§ Task requirements
Nothing below is to be printed except the lines between the line holding "C8: 1uF (+12V, N15) -> none" and the line holding "C3: 22pF (+5V, GND) -> 22pF (GND, VOL)", inclusive, each exactly as it appears.

(Beginning of Data to examine)

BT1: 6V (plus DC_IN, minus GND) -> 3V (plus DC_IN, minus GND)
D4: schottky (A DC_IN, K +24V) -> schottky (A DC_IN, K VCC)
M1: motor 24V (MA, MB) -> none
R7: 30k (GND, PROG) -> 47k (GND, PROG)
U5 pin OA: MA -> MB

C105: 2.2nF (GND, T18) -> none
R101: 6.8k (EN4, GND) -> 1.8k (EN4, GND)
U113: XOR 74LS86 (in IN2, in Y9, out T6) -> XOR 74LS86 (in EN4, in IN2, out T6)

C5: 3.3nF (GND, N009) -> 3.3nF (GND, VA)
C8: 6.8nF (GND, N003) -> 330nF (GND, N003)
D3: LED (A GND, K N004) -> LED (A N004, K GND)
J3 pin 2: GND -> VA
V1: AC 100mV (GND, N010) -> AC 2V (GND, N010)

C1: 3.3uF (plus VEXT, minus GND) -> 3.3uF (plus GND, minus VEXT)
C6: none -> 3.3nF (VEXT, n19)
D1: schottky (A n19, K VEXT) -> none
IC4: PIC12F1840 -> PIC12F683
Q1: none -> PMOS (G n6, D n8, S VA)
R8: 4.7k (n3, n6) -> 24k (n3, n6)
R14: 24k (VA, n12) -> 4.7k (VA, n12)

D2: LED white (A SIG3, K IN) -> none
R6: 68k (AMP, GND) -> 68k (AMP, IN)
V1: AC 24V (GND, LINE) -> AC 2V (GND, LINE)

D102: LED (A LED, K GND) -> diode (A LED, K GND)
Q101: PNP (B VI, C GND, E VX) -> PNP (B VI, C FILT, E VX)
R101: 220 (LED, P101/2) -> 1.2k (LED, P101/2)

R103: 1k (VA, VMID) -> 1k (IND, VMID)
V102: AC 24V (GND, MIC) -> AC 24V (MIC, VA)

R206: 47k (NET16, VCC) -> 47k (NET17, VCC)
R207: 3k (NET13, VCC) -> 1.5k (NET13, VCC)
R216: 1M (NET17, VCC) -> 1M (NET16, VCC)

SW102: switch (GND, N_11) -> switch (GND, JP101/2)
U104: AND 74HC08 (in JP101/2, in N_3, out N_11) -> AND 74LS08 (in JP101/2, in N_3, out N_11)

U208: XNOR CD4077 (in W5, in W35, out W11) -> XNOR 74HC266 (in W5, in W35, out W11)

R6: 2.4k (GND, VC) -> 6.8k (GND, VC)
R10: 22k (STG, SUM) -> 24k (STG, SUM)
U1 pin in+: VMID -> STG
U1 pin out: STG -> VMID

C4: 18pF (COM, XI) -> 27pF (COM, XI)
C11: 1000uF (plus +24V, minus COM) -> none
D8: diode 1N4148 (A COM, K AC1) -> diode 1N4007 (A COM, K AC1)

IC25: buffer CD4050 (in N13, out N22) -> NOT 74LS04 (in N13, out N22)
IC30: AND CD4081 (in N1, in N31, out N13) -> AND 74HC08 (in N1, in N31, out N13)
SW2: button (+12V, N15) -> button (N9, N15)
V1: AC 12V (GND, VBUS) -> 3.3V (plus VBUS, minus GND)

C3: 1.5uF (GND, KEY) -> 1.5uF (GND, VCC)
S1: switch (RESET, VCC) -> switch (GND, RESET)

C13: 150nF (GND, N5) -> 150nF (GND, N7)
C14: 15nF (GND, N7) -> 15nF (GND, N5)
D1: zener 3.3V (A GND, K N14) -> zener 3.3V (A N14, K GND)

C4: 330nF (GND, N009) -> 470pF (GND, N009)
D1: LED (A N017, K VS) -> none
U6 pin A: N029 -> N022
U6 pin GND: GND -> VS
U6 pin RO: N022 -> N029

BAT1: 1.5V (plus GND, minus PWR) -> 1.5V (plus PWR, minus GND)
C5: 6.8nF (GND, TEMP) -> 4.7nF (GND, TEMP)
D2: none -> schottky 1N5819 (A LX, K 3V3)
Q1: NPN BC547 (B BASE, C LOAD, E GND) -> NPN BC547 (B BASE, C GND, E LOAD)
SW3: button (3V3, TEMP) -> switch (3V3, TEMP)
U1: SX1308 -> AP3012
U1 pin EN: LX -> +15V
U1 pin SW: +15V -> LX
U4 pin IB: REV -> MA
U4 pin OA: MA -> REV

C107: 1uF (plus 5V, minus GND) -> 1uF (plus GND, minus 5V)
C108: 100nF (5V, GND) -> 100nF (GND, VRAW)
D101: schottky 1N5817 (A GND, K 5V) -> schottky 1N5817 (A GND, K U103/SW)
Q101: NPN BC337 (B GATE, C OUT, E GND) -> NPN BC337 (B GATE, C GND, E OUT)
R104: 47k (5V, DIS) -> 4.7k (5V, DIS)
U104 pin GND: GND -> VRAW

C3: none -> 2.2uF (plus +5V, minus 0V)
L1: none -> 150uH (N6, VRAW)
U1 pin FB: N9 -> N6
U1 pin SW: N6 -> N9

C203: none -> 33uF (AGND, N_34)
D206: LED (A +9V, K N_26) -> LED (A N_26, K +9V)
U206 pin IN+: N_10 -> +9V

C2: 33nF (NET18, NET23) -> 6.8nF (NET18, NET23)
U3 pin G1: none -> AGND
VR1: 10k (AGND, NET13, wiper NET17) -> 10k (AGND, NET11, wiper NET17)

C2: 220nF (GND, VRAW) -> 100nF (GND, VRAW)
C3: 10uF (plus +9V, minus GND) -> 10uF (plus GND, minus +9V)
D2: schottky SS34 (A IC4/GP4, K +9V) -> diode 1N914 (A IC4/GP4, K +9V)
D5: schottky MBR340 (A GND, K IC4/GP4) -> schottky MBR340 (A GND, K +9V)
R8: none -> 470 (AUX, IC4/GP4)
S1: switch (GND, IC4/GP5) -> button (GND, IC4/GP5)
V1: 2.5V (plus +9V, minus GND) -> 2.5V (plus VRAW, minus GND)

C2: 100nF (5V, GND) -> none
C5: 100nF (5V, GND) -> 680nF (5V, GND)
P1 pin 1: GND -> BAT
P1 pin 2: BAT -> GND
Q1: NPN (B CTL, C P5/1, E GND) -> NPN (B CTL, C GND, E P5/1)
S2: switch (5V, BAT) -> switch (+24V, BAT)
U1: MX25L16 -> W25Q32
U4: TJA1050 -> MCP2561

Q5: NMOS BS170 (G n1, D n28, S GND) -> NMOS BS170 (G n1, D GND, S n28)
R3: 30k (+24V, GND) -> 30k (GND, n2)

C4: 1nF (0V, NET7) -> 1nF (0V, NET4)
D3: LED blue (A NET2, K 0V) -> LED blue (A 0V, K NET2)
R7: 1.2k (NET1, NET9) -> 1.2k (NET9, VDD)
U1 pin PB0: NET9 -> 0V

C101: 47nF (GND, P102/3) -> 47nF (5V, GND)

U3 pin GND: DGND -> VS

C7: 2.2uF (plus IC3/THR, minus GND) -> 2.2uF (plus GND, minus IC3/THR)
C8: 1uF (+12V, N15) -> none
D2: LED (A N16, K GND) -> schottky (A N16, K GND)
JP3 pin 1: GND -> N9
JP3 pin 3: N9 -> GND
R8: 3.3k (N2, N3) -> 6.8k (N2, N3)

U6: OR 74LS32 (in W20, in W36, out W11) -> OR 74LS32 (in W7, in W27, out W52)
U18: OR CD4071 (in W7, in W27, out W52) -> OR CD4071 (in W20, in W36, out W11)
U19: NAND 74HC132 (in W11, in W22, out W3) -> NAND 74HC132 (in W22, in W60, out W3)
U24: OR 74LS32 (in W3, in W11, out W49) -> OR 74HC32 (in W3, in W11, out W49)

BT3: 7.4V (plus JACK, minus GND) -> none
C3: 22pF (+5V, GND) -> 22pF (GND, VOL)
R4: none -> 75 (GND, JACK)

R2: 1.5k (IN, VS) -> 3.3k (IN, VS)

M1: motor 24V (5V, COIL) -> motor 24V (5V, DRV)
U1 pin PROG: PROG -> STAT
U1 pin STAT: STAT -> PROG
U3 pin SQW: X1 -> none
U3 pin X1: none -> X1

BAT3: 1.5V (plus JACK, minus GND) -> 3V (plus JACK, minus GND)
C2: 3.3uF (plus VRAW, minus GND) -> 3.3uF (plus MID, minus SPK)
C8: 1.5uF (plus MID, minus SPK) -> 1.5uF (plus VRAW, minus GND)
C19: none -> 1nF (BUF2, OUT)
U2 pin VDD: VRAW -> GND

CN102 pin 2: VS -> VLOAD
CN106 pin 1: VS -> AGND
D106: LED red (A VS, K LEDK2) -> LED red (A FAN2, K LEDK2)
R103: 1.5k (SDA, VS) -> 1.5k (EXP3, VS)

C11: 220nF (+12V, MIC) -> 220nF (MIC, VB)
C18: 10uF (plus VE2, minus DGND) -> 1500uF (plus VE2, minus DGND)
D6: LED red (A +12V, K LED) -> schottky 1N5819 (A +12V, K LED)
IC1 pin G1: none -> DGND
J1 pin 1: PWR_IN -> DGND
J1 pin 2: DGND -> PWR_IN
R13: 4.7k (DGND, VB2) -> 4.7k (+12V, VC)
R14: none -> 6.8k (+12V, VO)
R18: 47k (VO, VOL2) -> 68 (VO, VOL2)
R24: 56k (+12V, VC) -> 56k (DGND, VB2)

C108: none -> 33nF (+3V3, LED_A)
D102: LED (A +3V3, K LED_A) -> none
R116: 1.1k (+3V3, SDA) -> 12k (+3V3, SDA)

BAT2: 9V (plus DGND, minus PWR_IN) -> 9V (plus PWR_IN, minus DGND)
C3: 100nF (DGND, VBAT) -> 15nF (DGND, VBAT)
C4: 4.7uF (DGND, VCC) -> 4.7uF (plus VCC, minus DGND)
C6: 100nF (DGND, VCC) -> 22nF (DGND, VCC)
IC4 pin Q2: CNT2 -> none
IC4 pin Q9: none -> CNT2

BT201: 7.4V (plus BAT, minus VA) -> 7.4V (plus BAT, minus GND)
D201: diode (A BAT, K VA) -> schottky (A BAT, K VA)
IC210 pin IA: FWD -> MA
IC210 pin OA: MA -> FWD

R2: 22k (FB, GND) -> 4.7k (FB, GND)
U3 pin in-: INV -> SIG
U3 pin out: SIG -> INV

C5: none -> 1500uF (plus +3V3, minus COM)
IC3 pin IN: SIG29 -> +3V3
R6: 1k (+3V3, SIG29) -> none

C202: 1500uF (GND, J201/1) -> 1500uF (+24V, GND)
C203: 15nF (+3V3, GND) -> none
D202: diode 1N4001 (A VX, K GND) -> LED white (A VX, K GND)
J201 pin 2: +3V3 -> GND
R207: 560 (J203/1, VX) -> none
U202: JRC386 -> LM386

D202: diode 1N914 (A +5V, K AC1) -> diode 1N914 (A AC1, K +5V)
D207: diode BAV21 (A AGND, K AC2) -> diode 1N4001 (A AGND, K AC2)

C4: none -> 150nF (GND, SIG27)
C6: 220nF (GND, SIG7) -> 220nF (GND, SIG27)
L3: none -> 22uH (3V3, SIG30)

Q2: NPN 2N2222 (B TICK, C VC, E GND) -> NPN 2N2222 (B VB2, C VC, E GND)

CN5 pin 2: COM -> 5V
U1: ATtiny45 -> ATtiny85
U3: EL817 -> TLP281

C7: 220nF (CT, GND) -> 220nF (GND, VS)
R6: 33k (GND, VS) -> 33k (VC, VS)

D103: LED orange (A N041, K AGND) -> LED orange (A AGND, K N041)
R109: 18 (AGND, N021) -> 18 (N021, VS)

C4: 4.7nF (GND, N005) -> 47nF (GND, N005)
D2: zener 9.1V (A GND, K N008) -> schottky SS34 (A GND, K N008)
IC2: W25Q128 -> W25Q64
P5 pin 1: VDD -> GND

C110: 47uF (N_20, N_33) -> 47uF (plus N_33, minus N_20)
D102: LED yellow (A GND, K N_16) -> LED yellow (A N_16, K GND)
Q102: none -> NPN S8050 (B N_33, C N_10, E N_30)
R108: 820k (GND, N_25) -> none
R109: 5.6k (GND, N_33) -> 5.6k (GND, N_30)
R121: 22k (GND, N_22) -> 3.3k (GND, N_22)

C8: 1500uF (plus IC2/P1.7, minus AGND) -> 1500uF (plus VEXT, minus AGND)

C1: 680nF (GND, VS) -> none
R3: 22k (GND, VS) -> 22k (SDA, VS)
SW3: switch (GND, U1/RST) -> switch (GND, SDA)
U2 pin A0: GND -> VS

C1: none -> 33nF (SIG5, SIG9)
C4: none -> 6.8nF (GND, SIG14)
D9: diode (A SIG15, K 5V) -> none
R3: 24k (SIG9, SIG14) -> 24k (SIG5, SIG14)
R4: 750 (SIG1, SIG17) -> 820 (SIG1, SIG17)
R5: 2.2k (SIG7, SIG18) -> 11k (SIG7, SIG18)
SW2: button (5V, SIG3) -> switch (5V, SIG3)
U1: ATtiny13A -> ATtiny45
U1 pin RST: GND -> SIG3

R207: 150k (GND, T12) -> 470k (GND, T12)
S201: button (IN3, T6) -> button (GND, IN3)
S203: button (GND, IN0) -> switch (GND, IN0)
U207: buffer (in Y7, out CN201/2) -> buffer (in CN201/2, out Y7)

(End of Data to examine)

§ Response for this exercise
C8: 1uF (+12V, N15) -> none
D2: LED (A N16, K GND) -> schottky (A N16, K GND)
JP3 pin 1: GND -> N9
JP3 pin 3: N9 -> GND
R8: 3.3k (N2, N3) -> 6.8k (N2, N3)

U6: OR 74LS32 (in W20, in W36, out W11) -> OR 74LS32 (in W7, in W27, out W52)
U18: OR CD4071 (in W7, in W27, out W52) -> OR CD4071 (in W20, in W36, out W11)
U19: NAND 74HC132 (in W11, in W22, out W3) -> NAND 74HC132 (in W22, in W60, out W3)
U24: OR 74LS32 (in W3, in W11, out W49) -> OR 74HC32 (in W3, in W11, out W49)

BT3: 7.4V (plus JACK, minus GND) -> none
C3: 22pF (+5V, GND) -> 22pF (GND, VOL)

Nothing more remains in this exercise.